**Activity:** Give back exactly the lines from the start of the listing to the line containing "black 2x2 slope", inclusive, and nothing beyond them.

**Material provided:**
________________________________________

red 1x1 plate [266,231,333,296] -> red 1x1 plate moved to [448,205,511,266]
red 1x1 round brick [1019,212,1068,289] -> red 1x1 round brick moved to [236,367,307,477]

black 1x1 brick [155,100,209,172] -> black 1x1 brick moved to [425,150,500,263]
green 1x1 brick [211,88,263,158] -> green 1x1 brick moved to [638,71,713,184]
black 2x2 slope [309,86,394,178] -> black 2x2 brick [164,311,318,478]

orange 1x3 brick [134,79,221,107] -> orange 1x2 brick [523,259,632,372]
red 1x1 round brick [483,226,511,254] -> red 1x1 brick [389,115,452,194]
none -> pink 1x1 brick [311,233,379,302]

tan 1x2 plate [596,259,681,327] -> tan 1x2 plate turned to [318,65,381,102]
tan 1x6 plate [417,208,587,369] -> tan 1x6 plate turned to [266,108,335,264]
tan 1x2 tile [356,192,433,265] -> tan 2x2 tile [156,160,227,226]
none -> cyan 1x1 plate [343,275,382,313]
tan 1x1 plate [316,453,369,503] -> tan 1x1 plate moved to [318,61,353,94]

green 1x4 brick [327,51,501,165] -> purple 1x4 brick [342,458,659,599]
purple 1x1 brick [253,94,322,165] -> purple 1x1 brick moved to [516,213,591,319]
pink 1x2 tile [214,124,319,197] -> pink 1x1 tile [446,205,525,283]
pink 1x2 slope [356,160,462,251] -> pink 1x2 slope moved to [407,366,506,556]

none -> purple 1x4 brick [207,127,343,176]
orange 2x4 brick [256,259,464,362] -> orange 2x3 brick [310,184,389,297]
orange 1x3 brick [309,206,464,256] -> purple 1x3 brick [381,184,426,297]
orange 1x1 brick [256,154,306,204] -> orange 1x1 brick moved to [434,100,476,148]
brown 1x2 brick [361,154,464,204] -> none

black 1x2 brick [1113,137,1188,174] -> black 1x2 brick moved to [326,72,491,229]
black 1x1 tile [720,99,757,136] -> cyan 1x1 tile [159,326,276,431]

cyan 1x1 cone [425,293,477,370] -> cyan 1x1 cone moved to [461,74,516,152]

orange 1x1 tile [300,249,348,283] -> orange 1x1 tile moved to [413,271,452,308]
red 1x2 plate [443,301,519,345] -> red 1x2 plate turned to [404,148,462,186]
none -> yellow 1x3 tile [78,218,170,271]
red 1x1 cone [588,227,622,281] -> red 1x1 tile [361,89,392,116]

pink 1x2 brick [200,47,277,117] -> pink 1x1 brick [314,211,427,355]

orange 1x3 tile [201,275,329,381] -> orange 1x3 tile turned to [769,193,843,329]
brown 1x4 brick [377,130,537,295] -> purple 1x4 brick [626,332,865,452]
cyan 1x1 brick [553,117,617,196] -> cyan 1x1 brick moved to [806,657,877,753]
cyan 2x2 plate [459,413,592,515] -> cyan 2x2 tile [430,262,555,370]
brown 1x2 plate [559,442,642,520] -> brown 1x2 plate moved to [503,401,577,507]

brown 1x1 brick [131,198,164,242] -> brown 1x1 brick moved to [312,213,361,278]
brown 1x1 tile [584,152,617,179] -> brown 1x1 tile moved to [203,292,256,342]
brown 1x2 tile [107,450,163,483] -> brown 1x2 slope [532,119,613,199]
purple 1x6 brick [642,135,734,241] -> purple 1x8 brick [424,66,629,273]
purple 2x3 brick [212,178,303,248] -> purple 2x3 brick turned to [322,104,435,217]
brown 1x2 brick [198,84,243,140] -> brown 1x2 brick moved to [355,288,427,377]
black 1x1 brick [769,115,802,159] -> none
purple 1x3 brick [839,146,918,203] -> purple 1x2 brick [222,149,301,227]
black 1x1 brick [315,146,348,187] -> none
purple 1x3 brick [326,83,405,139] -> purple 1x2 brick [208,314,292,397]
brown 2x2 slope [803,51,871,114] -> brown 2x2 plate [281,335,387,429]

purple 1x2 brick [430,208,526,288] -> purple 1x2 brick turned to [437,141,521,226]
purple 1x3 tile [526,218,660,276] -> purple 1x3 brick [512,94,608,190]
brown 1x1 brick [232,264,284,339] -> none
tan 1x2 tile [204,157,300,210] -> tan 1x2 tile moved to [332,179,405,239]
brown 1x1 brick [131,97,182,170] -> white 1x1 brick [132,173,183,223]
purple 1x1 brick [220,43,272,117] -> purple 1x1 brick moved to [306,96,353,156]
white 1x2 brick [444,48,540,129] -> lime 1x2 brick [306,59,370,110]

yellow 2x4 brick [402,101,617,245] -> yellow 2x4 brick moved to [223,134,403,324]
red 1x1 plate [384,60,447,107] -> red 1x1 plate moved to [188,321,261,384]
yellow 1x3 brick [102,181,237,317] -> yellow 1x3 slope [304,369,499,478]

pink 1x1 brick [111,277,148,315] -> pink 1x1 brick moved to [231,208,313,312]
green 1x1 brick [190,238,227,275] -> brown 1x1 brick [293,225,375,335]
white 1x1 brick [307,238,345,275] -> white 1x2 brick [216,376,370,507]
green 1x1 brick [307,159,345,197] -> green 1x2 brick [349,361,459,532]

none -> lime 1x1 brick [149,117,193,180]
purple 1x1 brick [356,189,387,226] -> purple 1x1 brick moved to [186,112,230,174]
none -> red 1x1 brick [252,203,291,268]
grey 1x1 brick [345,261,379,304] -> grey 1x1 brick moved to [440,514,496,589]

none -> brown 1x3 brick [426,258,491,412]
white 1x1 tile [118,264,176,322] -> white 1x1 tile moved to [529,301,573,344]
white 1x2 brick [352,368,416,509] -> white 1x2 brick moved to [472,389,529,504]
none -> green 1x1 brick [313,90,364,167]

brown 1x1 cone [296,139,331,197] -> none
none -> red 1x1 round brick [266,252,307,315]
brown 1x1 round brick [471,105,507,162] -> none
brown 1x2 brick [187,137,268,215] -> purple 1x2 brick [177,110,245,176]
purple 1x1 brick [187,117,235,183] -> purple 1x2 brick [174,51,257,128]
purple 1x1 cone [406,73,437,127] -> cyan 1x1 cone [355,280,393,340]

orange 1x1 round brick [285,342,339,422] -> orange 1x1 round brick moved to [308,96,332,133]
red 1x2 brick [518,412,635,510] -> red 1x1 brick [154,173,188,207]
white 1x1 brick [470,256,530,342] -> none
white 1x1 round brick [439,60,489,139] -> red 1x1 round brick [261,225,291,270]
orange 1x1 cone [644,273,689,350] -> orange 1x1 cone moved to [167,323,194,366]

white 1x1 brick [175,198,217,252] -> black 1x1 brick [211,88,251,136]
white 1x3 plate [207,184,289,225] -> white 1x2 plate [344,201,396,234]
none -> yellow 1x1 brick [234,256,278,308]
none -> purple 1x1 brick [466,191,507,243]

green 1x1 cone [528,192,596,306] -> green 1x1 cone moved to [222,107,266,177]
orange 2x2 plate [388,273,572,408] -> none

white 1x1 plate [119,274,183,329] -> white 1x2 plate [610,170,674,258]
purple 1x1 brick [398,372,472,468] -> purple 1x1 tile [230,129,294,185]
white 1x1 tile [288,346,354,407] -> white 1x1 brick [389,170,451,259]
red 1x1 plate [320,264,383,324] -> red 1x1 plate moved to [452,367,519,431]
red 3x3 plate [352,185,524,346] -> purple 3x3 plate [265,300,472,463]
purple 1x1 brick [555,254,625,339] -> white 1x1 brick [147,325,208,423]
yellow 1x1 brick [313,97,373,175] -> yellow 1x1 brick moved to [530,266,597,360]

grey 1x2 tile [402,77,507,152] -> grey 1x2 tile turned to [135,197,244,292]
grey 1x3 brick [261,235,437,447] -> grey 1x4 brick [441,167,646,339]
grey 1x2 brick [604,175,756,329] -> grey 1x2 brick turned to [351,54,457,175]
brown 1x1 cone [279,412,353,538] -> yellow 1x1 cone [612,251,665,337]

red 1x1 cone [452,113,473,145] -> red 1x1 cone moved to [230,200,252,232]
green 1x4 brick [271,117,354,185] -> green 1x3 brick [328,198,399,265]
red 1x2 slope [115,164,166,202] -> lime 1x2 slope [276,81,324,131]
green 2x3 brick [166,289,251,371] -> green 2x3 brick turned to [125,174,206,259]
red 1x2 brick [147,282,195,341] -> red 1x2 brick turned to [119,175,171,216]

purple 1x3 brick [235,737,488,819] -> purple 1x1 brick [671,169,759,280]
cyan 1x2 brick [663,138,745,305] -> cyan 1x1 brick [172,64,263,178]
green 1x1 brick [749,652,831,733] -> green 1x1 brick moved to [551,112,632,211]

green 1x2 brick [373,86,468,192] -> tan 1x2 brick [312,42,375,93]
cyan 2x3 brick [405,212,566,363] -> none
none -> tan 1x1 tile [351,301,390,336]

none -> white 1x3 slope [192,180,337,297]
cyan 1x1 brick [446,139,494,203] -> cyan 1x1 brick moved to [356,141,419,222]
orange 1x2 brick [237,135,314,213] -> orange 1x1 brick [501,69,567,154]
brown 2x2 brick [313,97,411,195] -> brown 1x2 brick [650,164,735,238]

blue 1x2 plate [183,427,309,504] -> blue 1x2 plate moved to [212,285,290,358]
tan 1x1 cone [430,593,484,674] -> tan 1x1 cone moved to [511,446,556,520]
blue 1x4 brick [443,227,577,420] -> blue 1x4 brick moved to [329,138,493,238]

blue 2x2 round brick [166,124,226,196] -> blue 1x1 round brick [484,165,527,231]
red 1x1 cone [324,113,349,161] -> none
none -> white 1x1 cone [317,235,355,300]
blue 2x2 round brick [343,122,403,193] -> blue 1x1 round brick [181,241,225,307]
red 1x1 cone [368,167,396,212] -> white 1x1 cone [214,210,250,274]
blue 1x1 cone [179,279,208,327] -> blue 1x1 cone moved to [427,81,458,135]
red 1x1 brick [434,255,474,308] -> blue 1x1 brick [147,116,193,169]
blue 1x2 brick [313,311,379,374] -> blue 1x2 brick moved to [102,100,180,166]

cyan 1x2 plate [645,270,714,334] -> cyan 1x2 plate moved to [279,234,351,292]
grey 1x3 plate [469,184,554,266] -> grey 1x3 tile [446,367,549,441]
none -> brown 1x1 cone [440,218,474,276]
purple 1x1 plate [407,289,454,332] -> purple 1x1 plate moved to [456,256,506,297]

________________________________________

**Answer to the exercise:**
red 1x1 plate [266,231,333,296] -> red 1x1 plate moved to [448,205,511,266]
red 1x1 round brick [1019,212,1068,289] -> red 1x1 round brick moved to [236,367,307,477]

black 1x1 brick [155,100,209,172] -> black 1x1 brick moved to [425,150,500,263]
green 1x1 brick [211,88,263,158] -> green 1x1 brick moved to [638,71,713,184]
black 2x2 slope [309,86,394,178] -> black 2x2 brick [164,311,318,478]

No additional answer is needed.